• _DATA EXTRACT_
+ + + + + + +

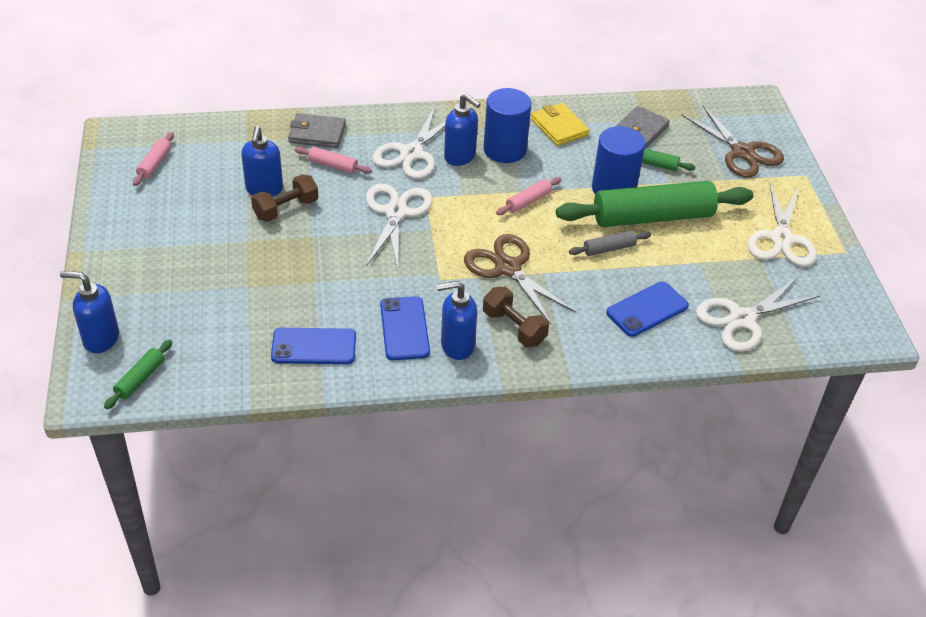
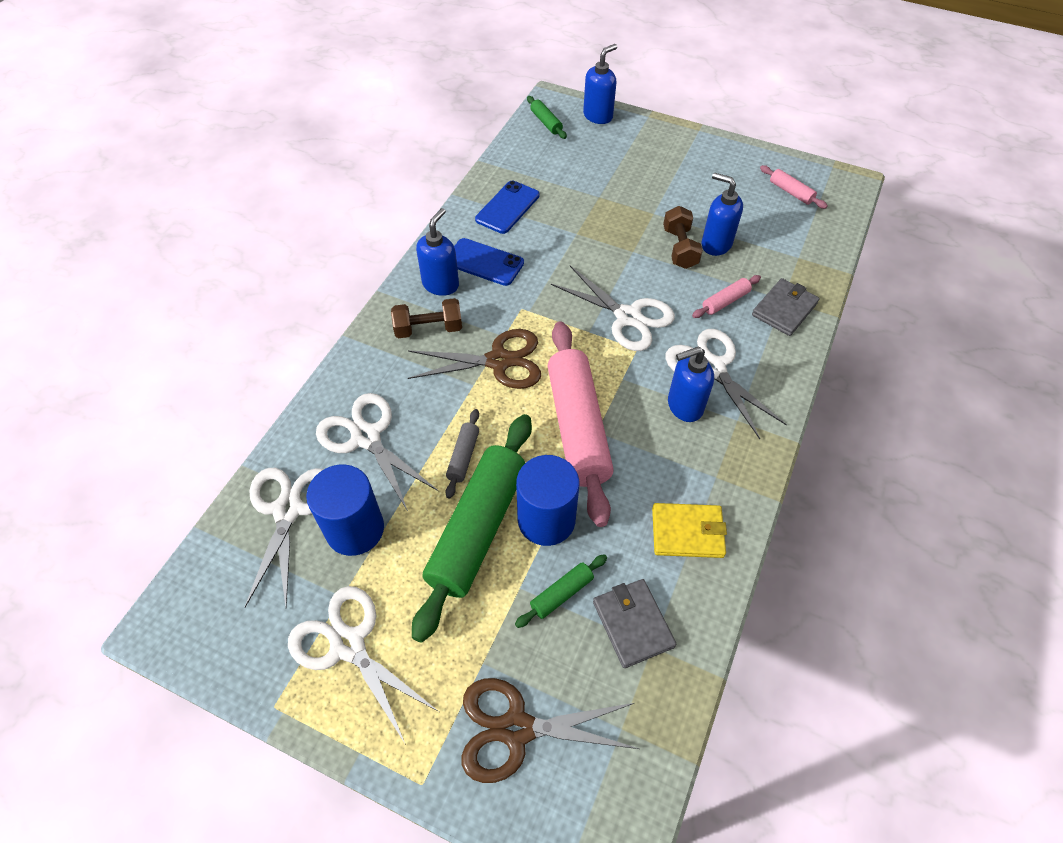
camera: 125 degrees right, 10 degrees up
(505, 150) = (674, 452): blue cylinder -> blue cylinder (355, 529)
(528, 201) = (577, 427): pink rolling pin -> pink rolling pin, size x2.34
(647, 309) = (366, 437): blue phone -> white scissors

+ + + + + + +

• _ACTIVITY_
All of the material above is to be copied exactly, except for its images.

• _TASK RESULT_
camera: 125 degrees right, 10 degrees up
(505, 150) = (674, 452): blue cylinder -> blue cylinder (355, 529)
(528, 201) = (577, 427): pink rolling pin -> pink rolling pin, size x2.34
(647, 309) = (366, 437): blue phone -> white scissors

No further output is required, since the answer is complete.